Task instructions: Work out the count of lines in the material where the string "switch" shows up, and reply with it alone.

Given records:
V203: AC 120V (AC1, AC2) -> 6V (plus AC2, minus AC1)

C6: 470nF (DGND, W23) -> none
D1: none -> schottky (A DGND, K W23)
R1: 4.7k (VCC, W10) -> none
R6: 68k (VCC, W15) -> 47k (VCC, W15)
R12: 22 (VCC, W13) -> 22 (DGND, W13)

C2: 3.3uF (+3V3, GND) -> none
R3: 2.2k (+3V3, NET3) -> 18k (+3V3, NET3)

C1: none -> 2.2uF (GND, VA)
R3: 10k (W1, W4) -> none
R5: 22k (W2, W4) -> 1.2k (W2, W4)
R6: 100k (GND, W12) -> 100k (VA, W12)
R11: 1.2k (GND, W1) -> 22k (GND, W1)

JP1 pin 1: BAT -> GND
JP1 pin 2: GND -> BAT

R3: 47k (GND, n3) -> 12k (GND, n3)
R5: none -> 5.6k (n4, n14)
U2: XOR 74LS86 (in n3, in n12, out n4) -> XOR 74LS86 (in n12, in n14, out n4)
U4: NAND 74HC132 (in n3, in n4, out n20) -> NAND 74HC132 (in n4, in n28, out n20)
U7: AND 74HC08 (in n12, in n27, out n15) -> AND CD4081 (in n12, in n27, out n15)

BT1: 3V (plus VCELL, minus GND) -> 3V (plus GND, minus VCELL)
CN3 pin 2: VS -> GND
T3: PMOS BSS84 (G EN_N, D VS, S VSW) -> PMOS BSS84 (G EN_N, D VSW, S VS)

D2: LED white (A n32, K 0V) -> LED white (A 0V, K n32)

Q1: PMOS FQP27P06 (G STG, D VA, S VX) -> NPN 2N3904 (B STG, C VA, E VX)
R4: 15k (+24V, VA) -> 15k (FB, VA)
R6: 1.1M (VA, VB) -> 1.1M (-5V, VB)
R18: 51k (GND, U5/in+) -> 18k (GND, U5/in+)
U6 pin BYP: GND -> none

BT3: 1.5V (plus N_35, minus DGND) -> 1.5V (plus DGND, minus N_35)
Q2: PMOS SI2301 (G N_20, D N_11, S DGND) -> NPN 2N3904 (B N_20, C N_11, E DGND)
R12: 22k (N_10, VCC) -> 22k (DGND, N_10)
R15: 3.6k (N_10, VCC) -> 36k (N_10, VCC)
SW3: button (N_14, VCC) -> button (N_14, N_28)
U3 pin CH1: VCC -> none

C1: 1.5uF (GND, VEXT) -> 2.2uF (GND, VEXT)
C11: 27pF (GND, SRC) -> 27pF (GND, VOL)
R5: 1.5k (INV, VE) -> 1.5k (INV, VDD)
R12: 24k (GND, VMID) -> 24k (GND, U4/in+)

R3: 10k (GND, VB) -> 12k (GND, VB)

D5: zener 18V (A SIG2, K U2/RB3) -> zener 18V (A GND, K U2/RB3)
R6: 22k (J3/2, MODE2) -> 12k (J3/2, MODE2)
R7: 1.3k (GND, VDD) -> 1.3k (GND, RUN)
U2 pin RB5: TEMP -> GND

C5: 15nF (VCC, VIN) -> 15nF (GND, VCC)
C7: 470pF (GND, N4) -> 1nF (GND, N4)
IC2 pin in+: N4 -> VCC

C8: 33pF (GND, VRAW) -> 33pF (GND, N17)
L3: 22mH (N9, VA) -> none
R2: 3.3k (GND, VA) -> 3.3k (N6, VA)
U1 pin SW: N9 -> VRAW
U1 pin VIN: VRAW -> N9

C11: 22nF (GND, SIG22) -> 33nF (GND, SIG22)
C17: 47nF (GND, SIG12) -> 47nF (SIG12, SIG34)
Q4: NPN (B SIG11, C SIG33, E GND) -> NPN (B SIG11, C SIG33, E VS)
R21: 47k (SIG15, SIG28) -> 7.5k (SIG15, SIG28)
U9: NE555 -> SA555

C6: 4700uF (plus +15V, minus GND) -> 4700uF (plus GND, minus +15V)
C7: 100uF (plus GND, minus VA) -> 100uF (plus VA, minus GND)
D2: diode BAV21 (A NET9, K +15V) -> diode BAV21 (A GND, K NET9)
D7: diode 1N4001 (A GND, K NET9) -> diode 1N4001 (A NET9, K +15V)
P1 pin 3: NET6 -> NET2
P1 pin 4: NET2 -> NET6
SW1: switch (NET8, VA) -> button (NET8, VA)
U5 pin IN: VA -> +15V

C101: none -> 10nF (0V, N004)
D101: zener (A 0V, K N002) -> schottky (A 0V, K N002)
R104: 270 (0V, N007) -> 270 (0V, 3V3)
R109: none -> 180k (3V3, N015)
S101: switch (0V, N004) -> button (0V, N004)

Solution: 2